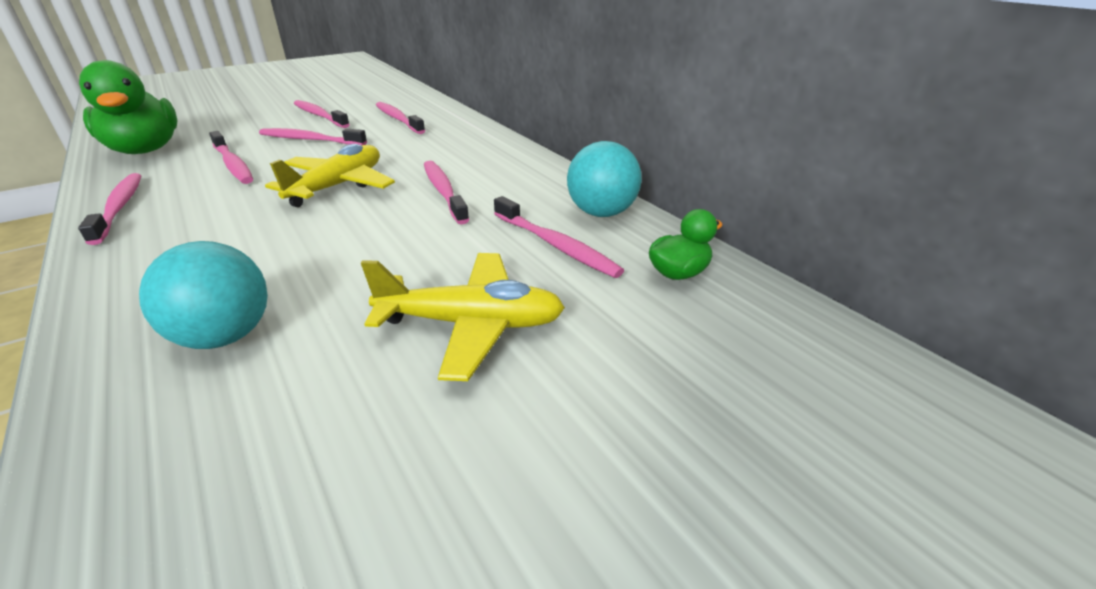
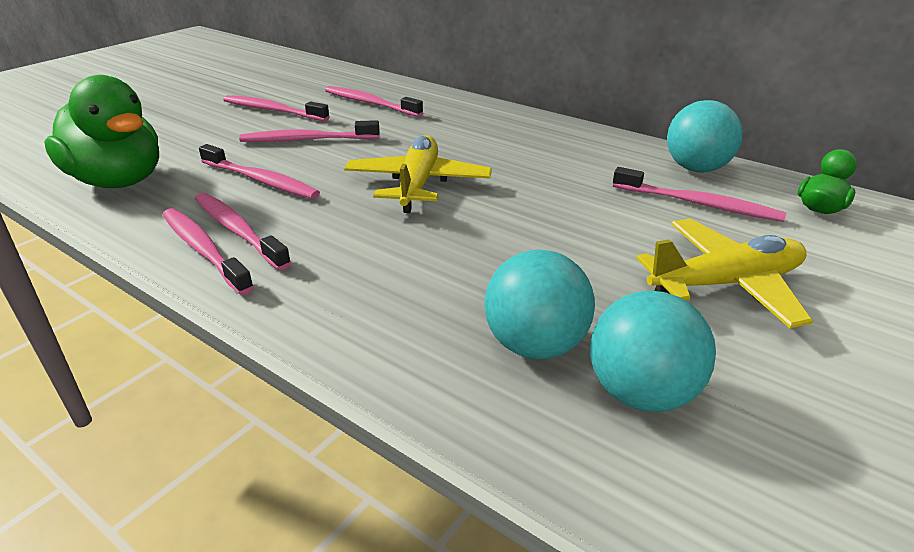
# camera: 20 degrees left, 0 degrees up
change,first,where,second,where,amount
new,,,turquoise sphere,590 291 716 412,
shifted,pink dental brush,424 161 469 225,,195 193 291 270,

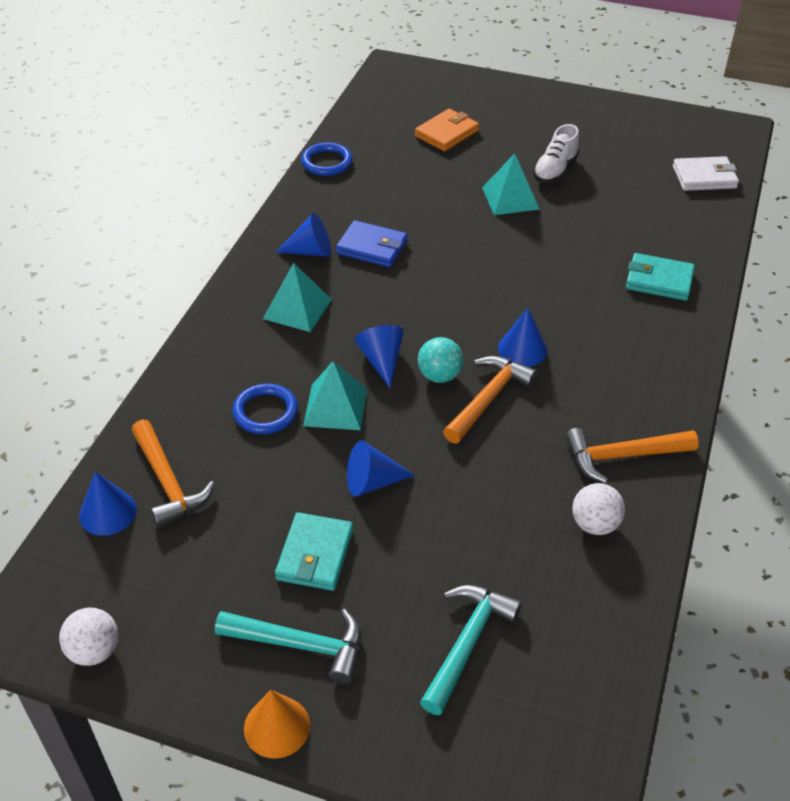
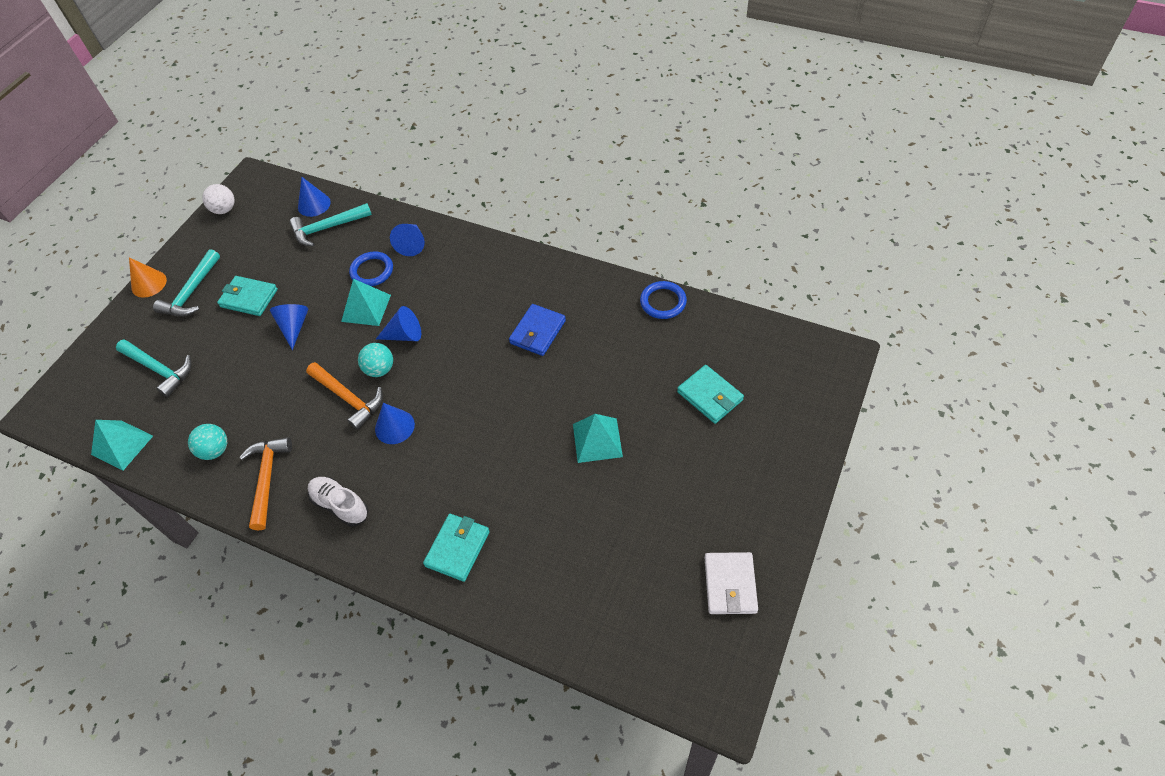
# camera: 100 degrees right, 10 degrees up
change,first,where,second,where,amount
shifted,turquoise pyramid,263 263 332 332,,91 420 153 470,
shifted,blue solid cone,275 213 331 257,,390 224 425 256,
shifted,pure white lace-up shoe,533 124 579 183,,308 477 368 526,
shifted,pure white card wallet,673 156 739 191,,705 552 758 614,
repainted,bright orange carpenter's hammer,132 419 215 528,turquoise carpenter's hammer,289 203 372 247,
repainted,bright orange card wallet,415 109 479 151,turquoise card wallet,677 365 744 424,
repainted,pure white sphere,572 483 625 535,turquoise sphere,188 424 227 460,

○ ○ ○ ○ ○

> _EXERCISE DIRECTIONS_: Output all the material above exactly once more, leaving every picture out.

> _EXPECTED ANSWER_:
# camera: 20 degrees left, 0 degrees up
change,first,where,second,where,amount
new,,,turquoise sphere,590 291 716 412,
shifted,pink dental brush,424 161 469 225,,195 193 291 270,

# camera: 100 degrees right, 10 degrees up
change,first,where,second,where,amount
shifted,turquoise pyramid,263 263 332 332,,91 420 153 470,
shifted,blue solid cone,275 213 331 257,,390 224 425 256,
shifted,pure white lace-up shoe,533 124 579 183,,308 477 368 526,
shifted,pure white card wallet,673 156 739 191,,705 552 758 614,
repainted,bright orange carpenter's hammer,132 419 215 528,turquoise carpenter's hammer,289 203 372 247,
repainted,bright orange card wallet,415 109 479 151,turquoise card wallet,677 365 744 424,
repainted,pure white sphere,572 483 625 535,turquoise sphere,188 424 227 460,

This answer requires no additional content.